(Stored data entries)
◇ ◇ ◇

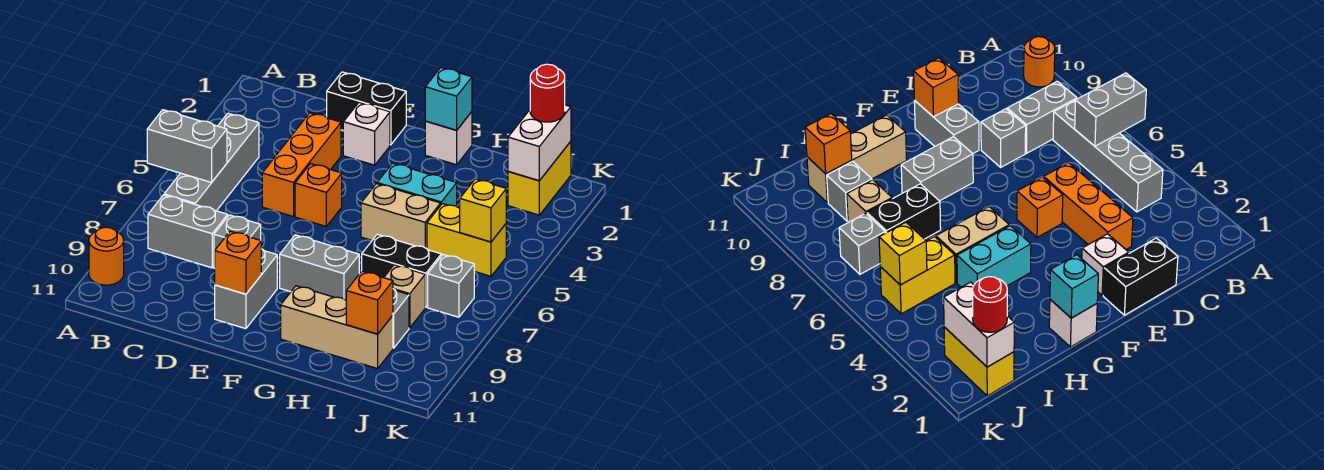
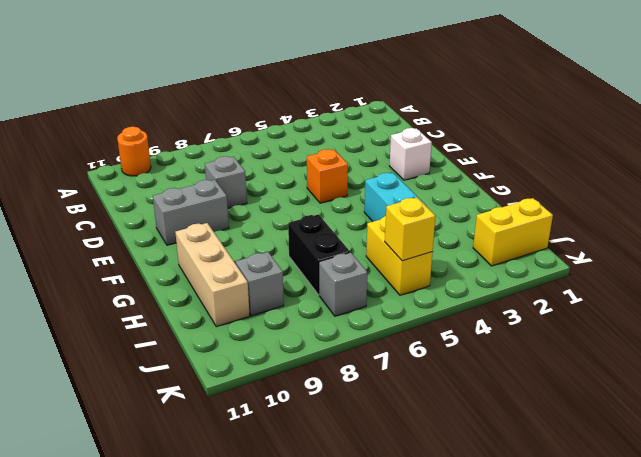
none -> grey brick B4:B7 level 1
none -> grey brick B8:C8 level 1
none -> black brick D1:E1 level 1

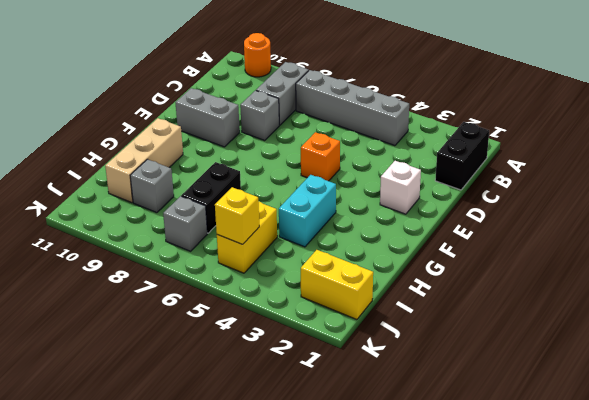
black brick B1:C1 level 1 -> black brick D1:E1 level 1
none -> orange brick D3:D5 level 1
none -> grey brick F8:G8 level 1
none -> white brick G1 level 1

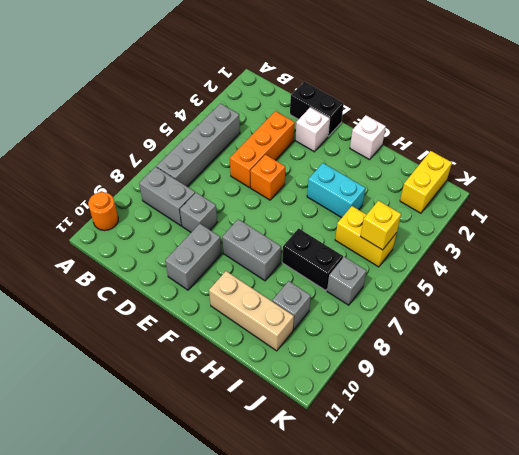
none -> tan brick G5:H5 level 1
none -> tan brick I8 level 1
none -> grey brick A6:B6 level 2

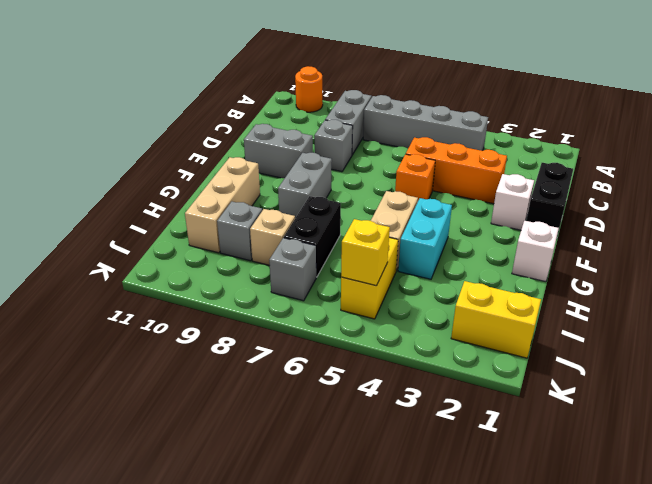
none -> grey brick A6:B6 level 2
none -> orange brick E10 level 2
none -> cyan brick G1 level 2

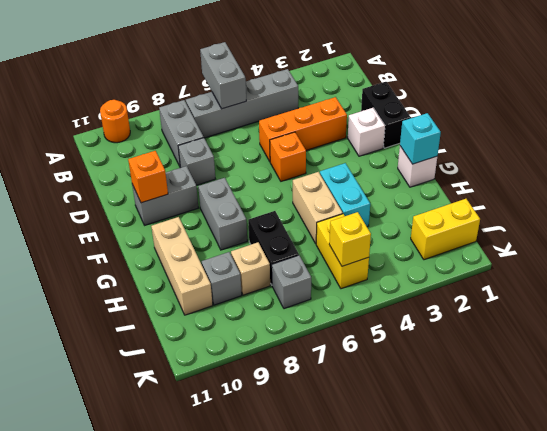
none -> orange brick I10 level 2
none -> white brick J1:J2 level 2
none -> red round brick J1 level 3

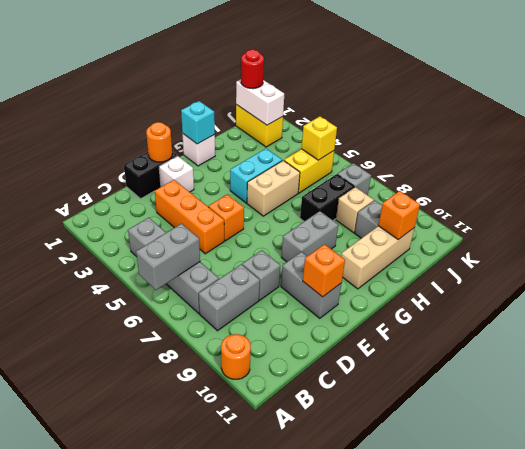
orange round brick E1 level 2 -> none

◇ ◇ ◇

Word for word, give the entries back in full; the pictures do not belong in the copy.

> WRITTEN RESPONSE:
none -> grey brick B4:B7 level 1
none -> grey brick B8:C8 level 1
none -> black brick D1:E1 level 1

black brick B1:C1 level 1 -> black brick D1:E1 level 1
none -> orange brick D3:D5 level 1
none -> grey brick F8:G8 level 1
none -> white brick G1 level 1

none -> tan brick G5:H5 level 1
none -> tan brick I8 level 1
none -> grey brick A6:B6 level 2

none -> grey brick A6:B6 level 2
none -> orange brick E10 level 2
none -> cyan brick G1 level 2

none -> orange brick I10 level 2
none -> white brick J1:J2 level 2
none -> red round brick J1 level 3

orange round brick E1 level 2 -> none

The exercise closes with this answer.